▶ WORK INSTRUCTION
From the listing below, give again exactly the lines from the line with "red light bulb [640,189,702,230] -> none" to the line with "grey pencil [626,235,702,245]", ends included, without any pictures.

▶ STUDY MATERIAL
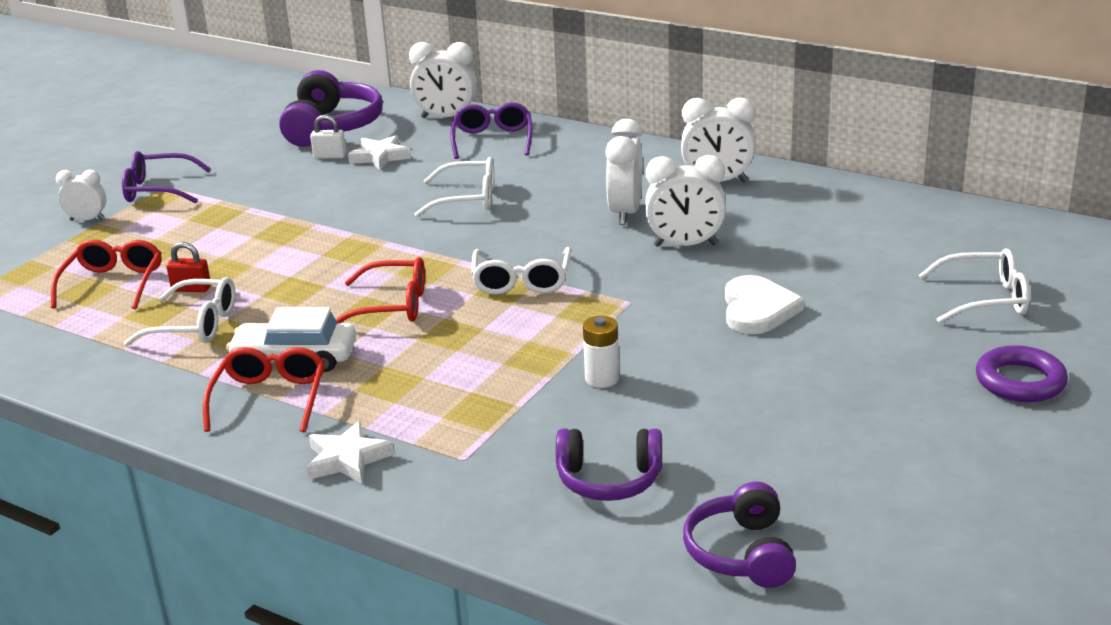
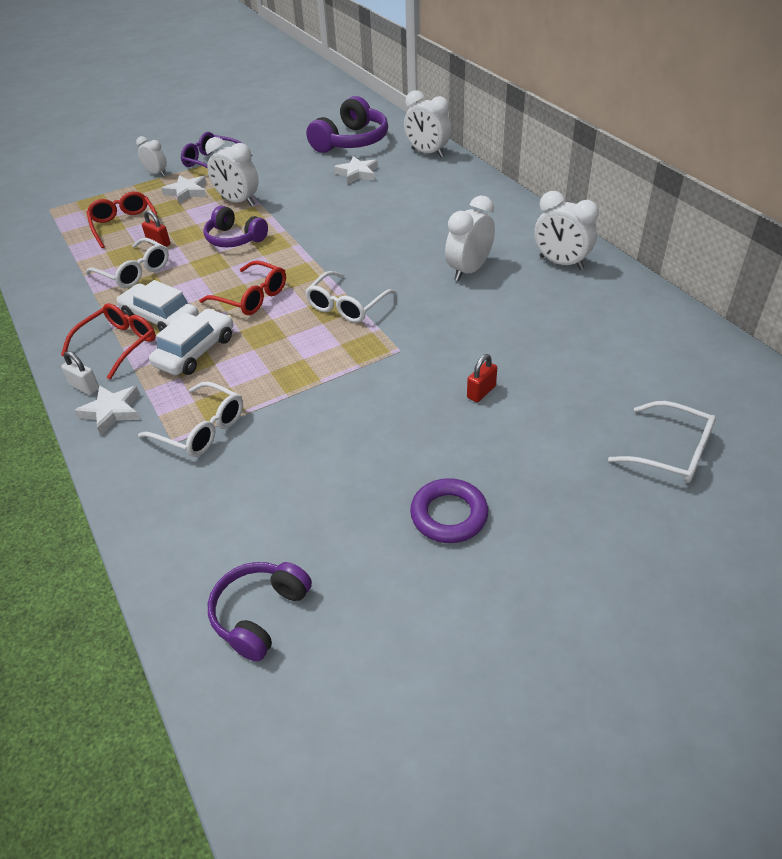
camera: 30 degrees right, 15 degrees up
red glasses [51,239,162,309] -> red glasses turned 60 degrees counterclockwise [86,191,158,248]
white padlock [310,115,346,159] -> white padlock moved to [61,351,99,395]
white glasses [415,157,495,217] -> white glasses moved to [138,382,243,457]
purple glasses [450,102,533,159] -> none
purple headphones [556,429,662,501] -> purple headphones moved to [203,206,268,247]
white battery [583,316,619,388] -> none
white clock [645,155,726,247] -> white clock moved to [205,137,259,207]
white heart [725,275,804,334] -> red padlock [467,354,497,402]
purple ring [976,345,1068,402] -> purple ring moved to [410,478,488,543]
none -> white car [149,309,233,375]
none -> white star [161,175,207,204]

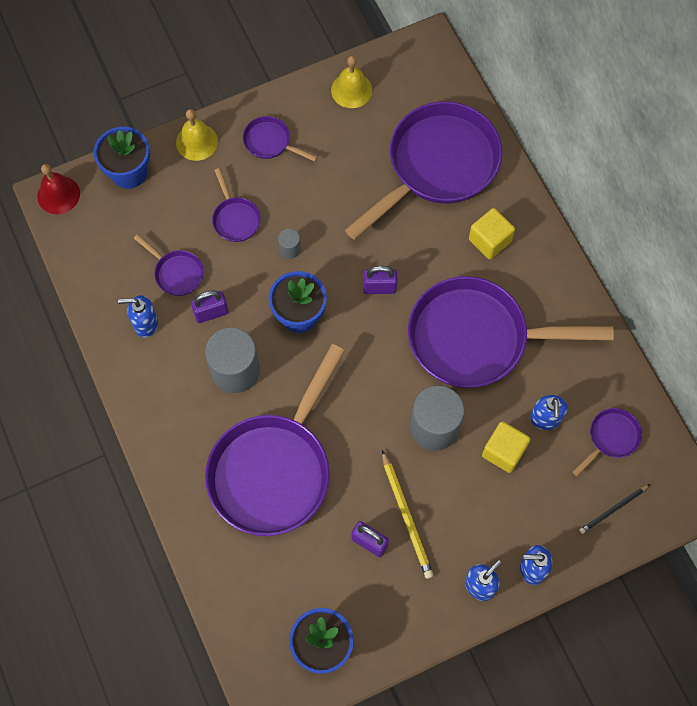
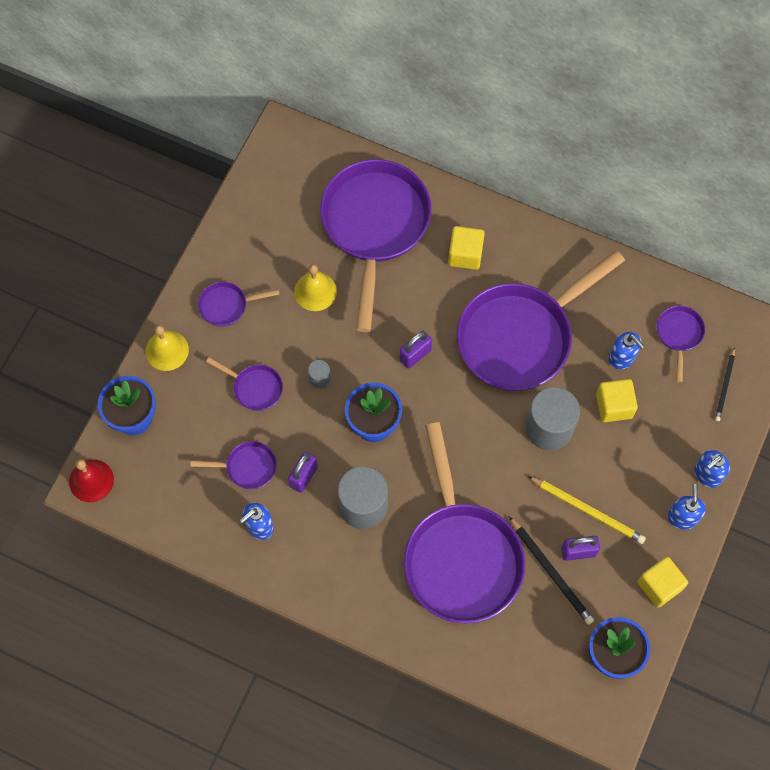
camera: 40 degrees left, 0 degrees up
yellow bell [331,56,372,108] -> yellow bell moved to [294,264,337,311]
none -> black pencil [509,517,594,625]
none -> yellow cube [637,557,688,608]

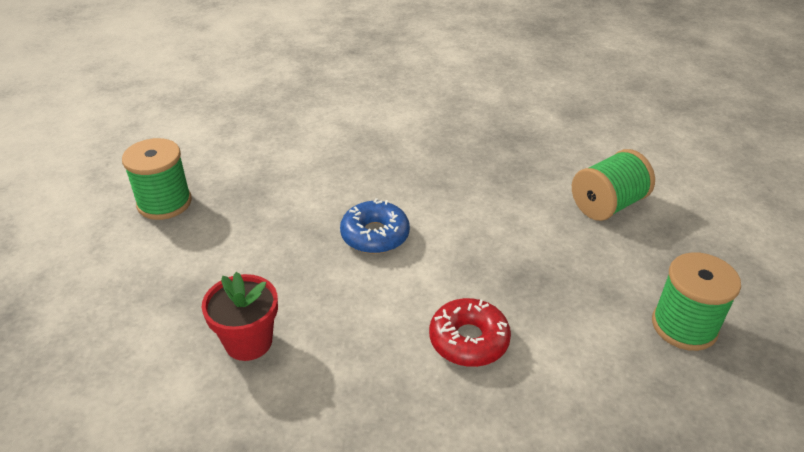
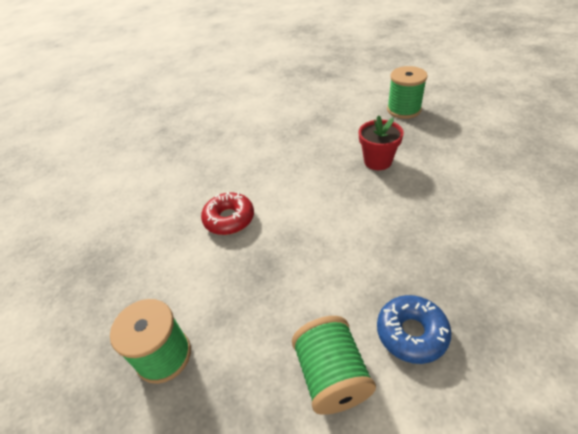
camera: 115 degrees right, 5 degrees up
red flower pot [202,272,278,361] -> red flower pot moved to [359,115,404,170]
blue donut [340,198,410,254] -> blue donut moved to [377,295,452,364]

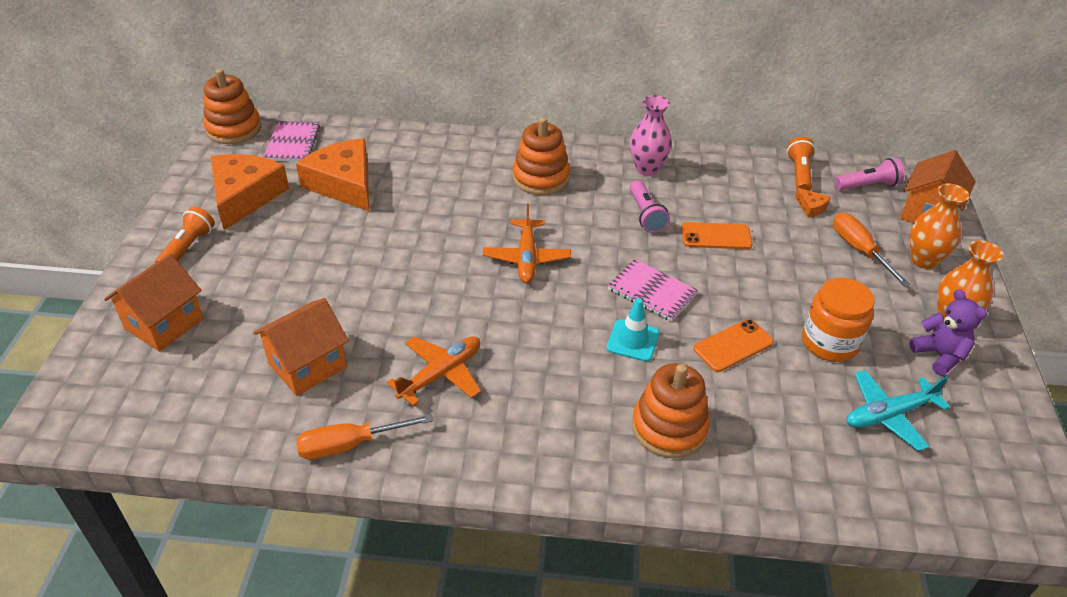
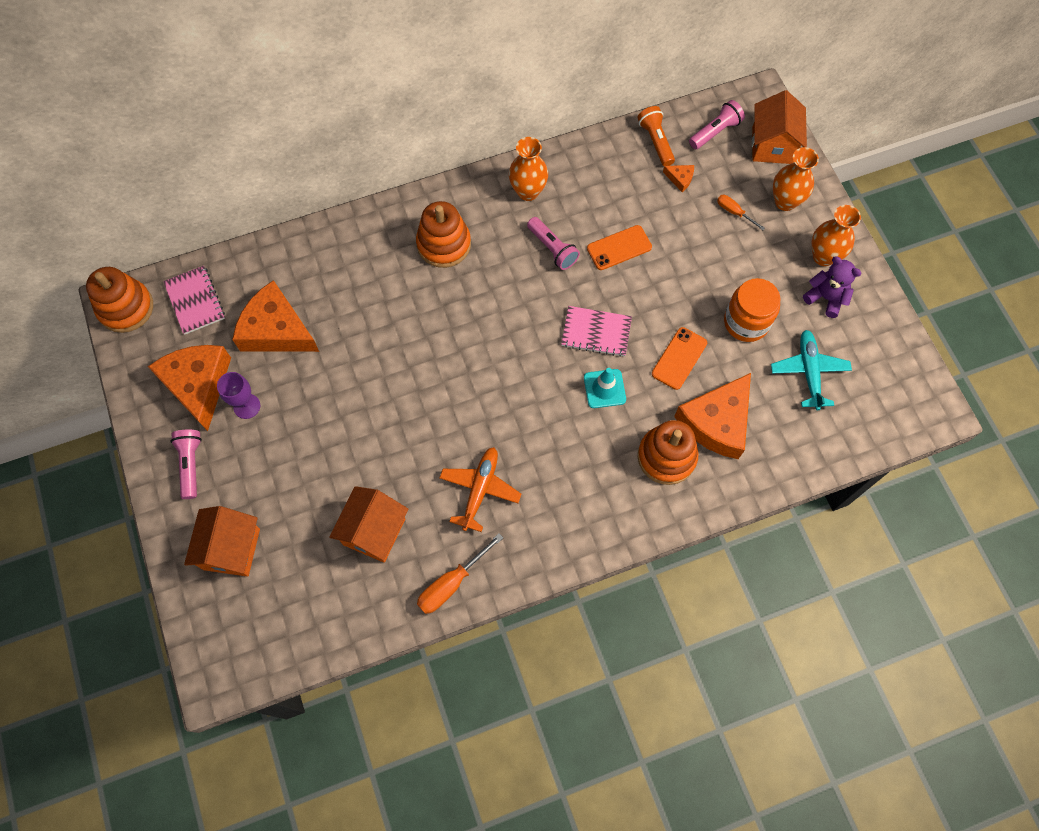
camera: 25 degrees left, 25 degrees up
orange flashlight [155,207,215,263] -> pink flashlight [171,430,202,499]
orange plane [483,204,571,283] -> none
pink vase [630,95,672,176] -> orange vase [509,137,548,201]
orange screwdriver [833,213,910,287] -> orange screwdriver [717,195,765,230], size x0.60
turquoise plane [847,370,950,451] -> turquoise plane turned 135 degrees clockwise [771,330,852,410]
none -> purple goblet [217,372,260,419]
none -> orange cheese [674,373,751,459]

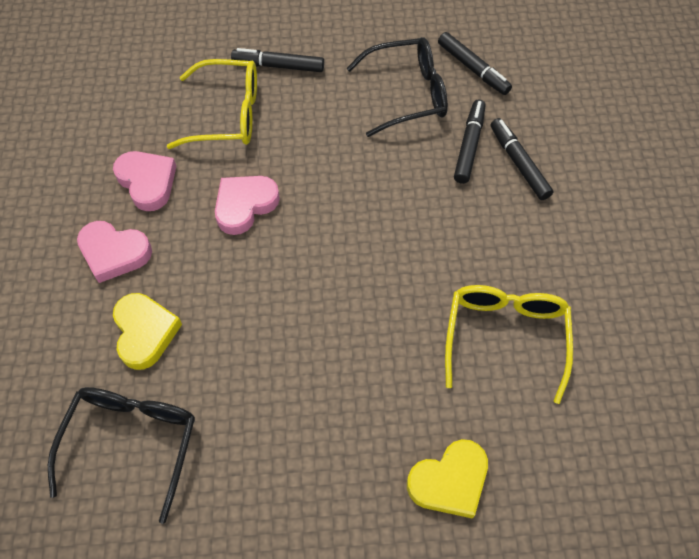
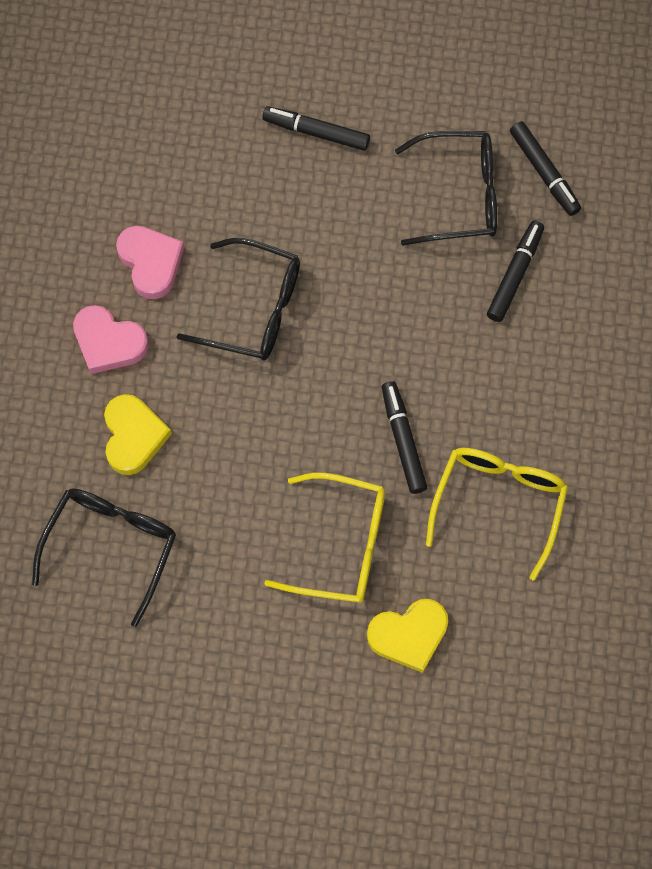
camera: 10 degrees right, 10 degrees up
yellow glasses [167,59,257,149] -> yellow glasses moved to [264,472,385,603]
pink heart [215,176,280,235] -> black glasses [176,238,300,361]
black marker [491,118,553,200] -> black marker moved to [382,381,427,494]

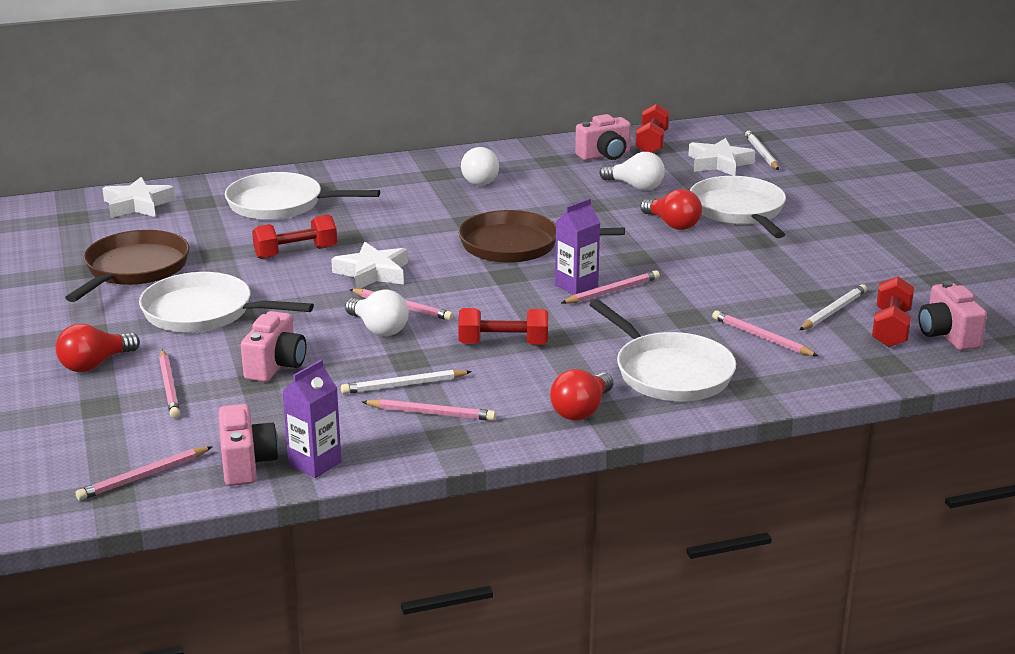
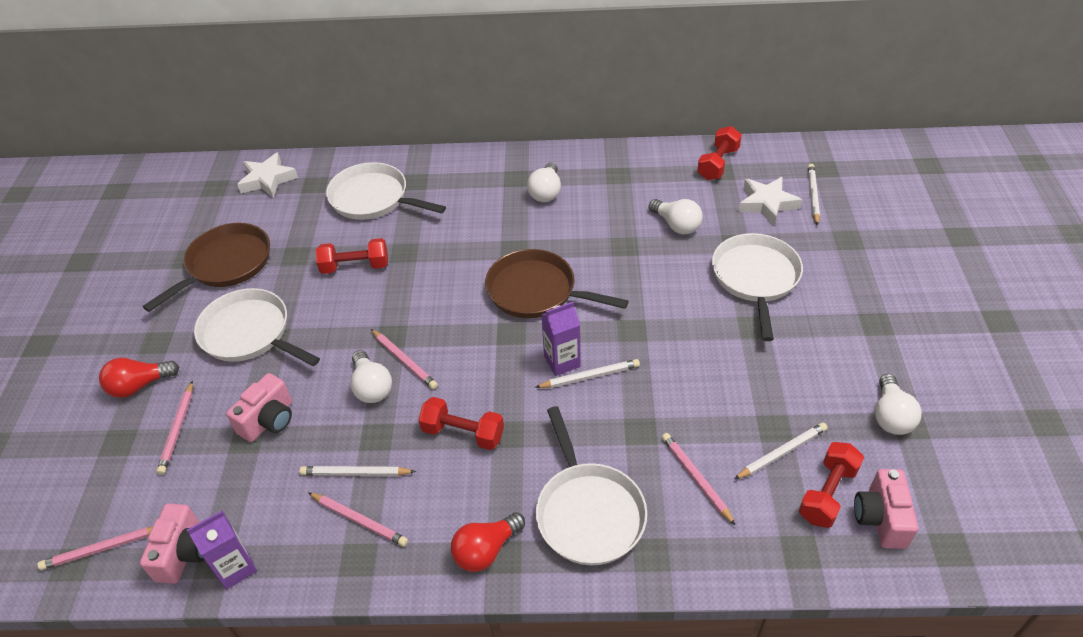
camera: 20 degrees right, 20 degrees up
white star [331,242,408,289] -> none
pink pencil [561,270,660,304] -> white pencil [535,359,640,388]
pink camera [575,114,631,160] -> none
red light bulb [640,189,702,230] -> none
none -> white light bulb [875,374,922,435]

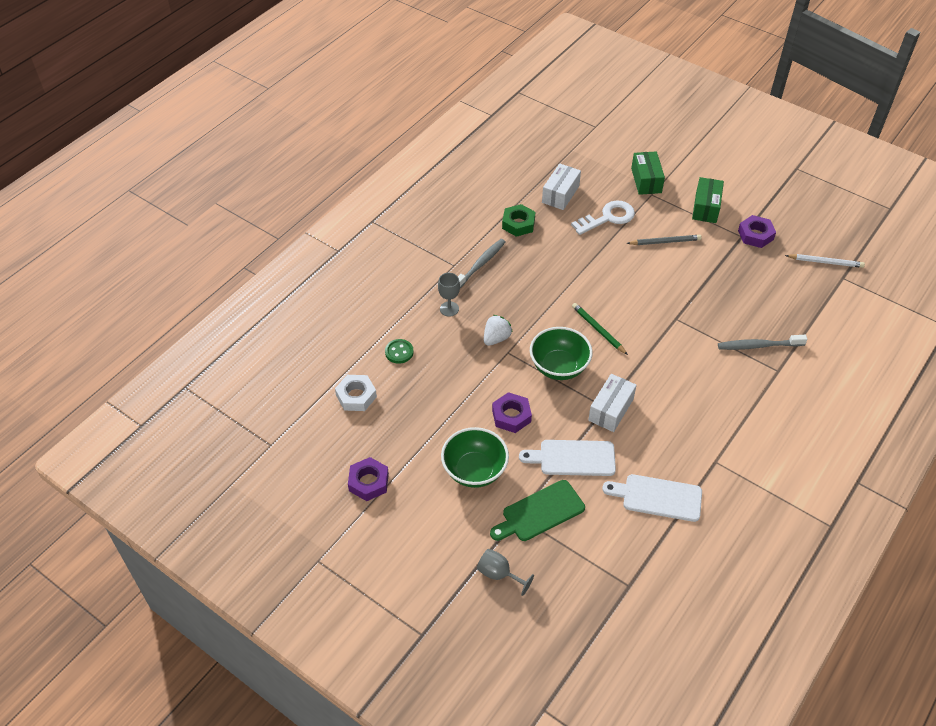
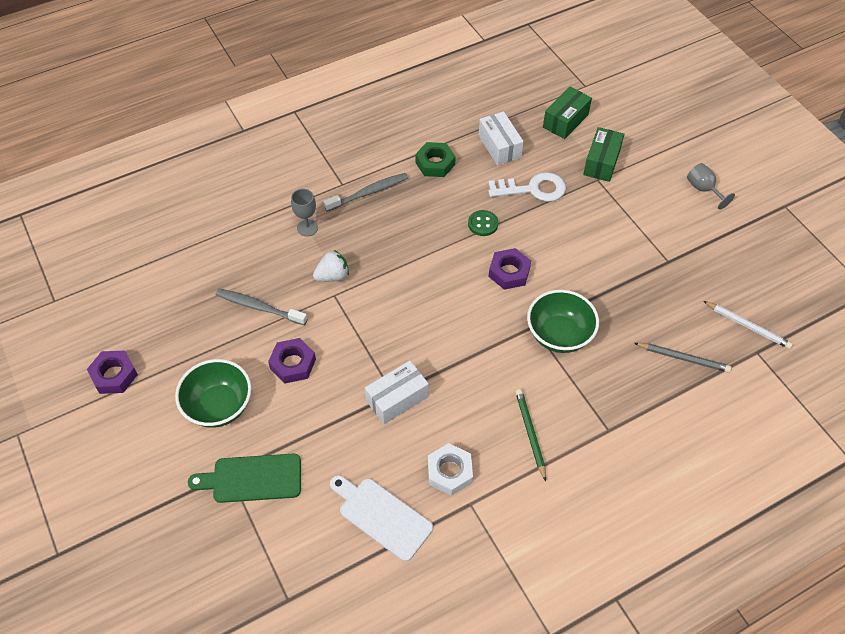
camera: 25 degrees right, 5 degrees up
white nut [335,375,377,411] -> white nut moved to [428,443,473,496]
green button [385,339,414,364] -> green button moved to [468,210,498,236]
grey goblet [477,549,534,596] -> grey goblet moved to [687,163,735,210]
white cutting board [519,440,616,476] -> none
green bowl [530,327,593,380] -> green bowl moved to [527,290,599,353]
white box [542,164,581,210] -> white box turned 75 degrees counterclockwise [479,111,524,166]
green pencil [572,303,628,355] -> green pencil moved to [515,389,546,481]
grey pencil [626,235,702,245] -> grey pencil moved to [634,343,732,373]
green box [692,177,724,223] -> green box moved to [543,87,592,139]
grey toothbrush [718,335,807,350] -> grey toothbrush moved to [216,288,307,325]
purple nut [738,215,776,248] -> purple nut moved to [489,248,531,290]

▶ WRITTEN SOLUTION
red light bulb [640,189,702,230] -> none
none -> white light bulb [875,374,922,435]

camera: 25 degrees right, 5 degrees up
white nut [335,375,377,411] -> white nut moved to [428,443,473,496]
green button [385,339,414,364] -> green button moved to [468,210,498,236]
grey goblet [477,549,534,596] -> grey goblet moved to [687,163,735,210]
white cutting board [519,440,616,476] -> none
green bowl [530,327,593,380] -> green bowl moved to [527,290,599,353]
white box [542,164,581,210] -> white box turned 75 degrees counterclockwise [479,111,524,166]
green pencil [572,303,628,355] -> green pencil moved to [515,389,546,481]
grey pencil [626,235,702,245] -> grey pencil moved to [634,343,732,373]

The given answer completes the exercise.